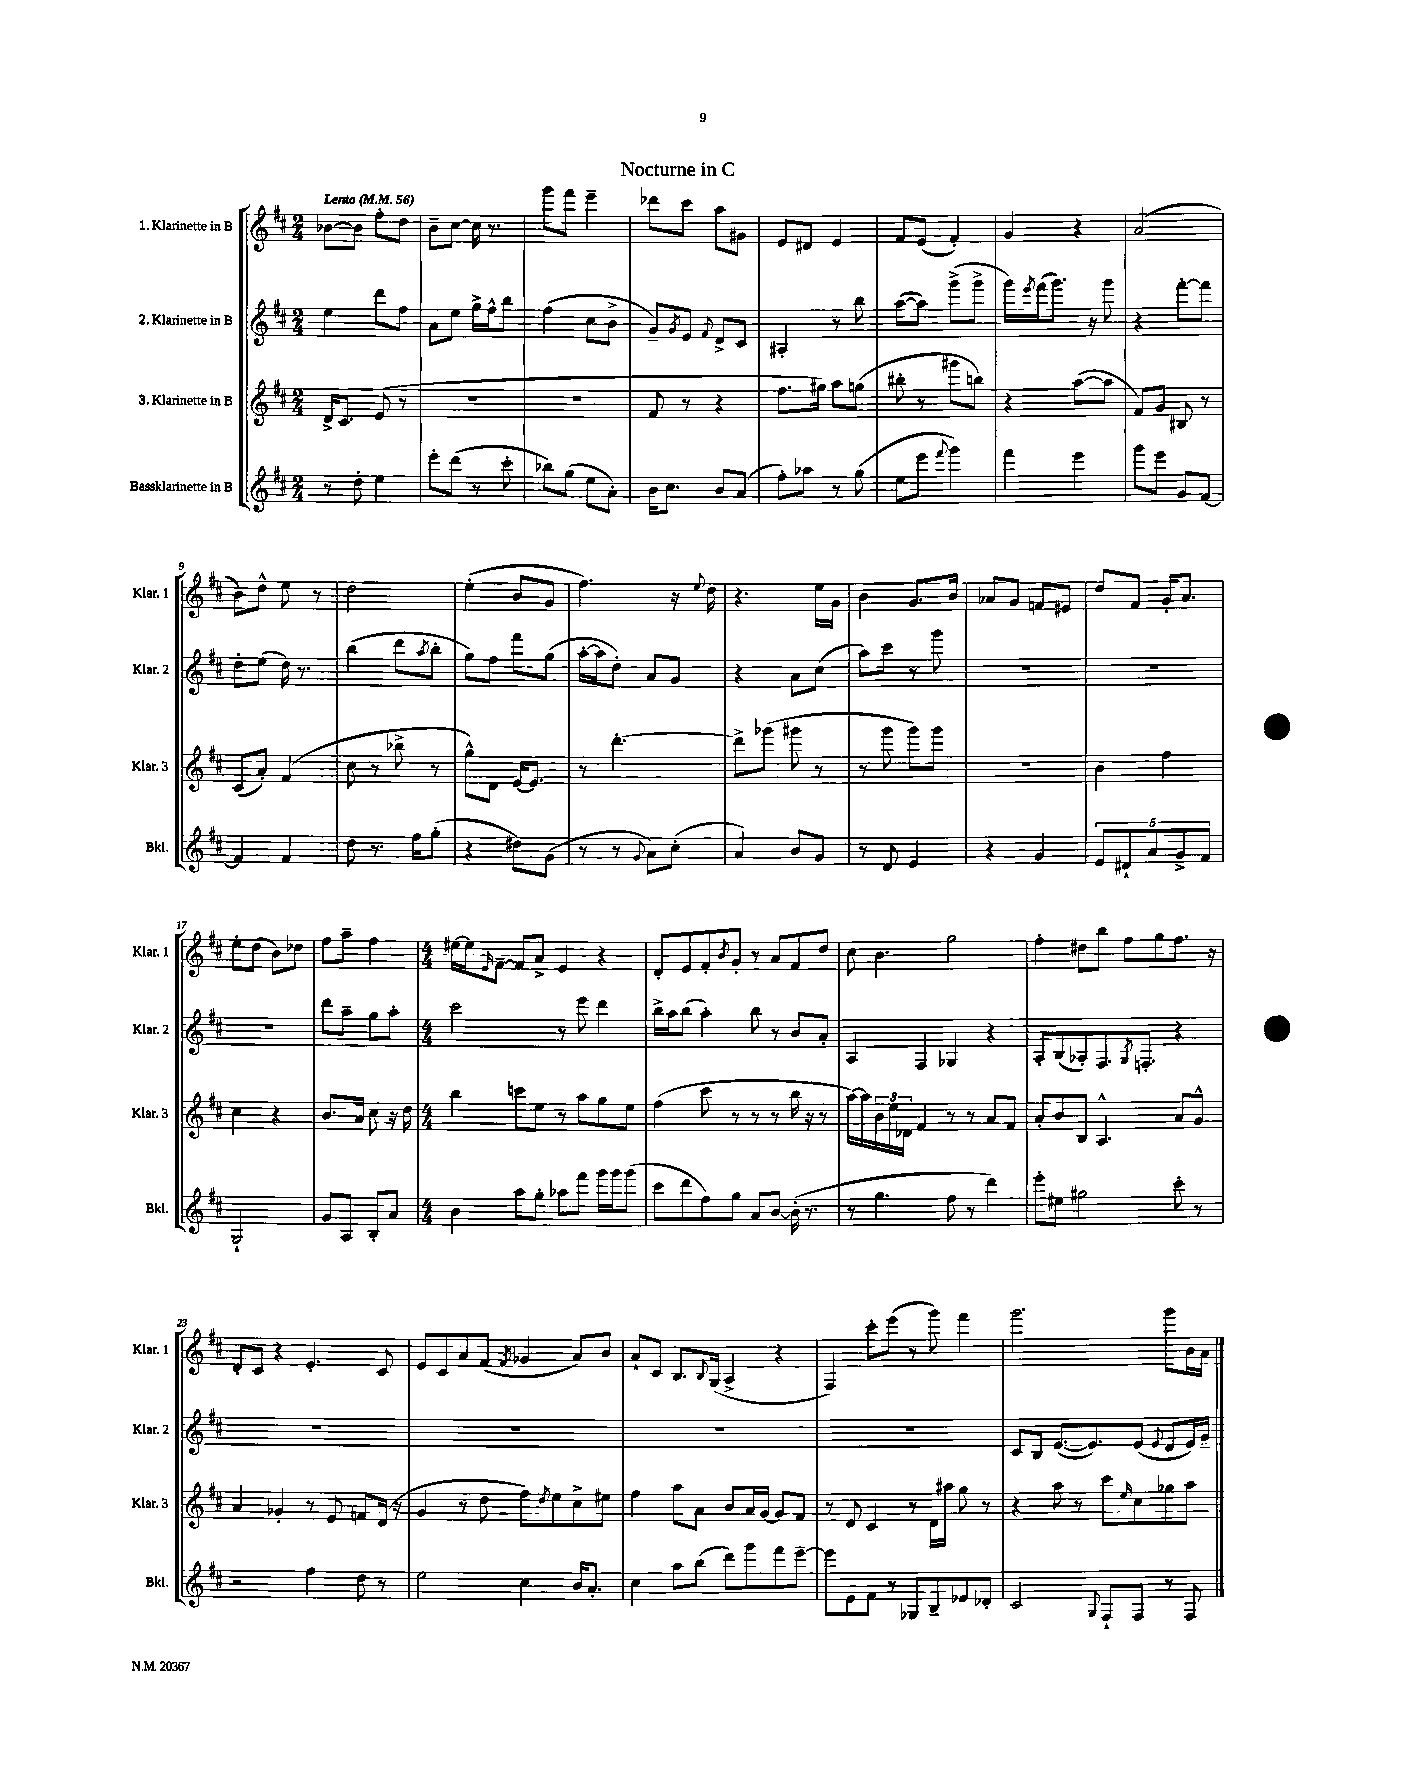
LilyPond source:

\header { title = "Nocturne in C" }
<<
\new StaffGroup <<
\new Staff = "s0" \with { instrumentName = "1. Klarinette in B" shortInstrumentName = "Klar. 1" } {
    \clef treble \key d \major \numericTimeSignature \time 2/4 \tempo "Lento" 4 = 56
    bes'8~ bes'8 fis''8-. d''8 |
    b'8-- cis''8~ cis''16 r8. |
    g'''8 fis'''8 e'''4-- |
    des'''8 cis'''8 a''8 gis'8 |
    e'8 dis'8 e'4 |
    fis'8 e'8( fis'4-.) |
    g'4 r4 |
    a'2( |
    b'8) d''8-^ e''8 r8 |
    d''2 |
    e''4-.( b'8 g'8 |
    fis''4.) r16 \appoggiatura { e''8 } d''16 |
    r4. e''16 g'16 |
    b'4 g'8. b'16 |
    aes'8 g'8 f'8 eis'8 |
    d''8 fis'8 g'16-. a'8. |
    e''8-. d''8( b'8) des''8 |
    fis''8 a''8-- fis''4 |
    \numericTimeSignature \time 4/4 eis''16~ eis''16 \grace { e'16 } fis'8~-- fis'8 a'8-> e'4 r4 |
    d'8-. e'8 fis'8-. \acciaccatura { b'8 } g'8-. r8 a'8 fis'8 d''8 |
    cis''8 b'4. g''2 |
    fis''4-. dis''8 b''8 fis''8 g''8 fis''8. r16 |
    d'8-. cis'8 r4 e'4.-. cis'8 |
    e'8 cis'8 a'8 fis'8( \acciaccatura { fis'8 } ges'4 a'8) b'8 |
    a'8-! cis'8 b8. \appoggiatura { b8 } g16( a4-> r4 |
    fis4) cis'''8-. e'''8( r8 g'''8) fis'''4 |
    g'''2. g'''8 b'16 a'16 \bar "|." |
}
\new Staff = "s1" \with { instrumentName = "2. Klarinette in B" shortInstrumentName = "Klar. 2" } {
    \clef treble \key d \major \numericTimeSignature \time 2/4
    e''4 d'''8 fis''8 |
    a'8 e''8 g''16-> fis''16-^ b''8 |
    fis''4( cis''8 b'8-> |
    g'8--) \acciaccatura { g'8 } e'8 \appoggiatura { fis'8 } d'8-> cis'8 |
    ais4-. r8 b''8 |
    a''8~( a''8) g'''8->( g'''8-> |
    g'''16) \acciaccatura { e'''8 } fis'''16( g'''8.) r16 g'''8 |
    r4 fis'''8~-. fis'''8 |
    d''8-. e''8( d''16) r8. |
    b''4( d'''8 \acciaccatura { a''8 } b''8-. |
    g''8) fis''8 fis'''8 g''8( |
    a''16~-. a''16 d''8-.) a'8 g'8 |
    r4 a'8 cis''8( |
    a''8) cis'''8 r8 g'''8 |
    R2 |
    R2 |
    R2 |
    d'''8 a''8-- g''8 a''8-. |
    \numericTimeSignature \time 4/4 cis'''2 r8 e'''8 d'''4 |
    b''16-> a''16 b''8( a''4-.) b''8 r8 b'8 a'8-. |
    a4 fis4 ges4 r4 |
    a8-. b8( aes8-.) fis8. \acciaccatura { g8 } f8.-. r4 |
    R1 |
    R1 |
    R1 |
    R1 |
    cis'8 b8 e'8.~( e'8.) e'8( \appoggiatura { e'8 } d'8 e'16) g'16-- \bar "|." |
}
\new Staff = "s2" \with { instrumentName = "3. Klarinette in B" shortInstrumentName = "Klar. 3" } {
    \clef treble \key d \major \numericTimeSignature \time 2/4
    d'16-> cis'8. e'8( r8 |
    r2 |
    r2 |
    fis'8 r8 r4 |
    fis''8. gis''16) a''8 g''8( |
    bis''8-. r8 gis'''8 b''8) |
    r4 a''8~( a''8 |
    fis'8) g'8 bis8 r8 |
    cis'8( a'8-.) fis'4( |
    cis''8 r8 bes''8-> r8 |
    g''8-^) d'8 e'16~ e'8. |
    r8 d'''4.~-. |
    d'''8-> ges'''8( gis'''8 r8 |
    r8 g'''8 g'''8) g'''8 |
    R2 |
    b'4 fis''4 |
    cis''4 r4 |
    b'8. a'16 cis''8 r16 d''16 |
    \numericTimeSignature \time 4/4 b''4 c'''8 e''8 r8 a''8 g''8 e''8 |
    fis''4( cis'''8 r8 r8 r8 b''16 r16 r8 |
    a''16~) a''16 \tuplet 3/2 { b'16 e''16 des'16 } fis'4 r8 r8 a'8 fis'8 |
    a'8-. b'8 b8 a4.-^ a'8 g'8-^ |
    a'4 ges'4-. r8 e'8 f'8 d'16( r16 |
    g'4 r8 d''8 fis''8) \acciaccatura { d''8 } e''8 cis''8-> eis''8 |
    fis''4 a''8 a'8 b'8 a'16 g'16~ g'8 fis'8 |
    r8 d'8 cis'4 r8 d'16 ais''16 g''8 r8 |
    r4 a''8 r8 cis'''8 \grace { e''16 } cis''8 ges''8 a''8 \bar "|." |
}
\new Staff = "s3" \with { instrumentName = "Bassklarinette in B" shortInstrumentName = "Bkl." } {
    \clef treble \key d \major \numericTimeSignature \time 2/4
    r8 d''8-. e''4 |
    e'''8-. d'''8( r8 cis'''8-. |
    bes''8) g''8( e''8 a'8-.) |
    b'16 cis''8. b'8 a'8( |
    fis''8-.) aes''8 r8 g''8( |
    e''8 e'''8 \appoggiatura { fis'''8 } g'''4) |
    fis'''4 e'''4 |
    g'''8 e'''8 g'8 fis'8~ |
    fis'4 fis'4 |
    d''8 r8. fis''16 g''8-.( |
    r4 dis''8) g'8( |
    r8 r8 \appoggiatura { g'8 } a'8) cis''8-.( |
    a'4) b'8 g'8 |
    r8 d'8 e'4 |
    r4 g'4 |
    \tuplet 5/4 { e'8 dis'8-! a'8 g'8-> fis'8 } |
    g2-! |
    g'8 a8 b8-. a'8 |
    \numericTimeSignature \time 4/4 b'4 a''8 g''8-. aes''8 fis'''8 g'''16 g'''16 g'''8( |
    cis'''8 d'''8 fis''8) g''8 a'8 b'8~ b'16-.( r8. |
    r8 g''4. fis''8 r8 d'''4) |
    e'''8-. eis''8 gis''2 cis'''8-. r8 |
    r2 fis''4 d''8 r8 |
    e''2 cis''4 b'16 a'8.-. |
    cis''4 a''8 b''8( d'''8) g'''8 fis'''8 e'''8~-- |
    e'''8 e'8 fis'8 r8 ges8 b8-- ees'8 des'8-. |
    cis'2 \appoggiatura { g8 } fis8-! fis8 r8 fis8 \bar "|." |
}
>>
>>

**TO BE DONE**. Pick out each line in the records above that contains the string "appoggiatura", and copy those lines.

**THE OUTPUT**.
    fis''4.) r16 \appoggiatura { e''8 } d''16 |
    a'8-! cis'8 b8. \appoggiatura { b8 } g16( a4-> r4 |
    g'8--) \acciaccatura { g'8 } e'8 \appoggiatura { fis'8 } d'8-> cis'8 |
    cis'8 b8 e'8.~( e'8.) e'8( \appoggiatura { e'8 } d'8 e'16) g'16-- \bar "|." |
    e''8 e'''8 \appoggiatura { fis'''8 } g'''4) |
    r8 r8 \appoggiatura { g'8 } a'8) cis''8-.( |
    cis'2 \appoggiatura { g8 } fis8-! fis8 r8 fis8 \bar "|." |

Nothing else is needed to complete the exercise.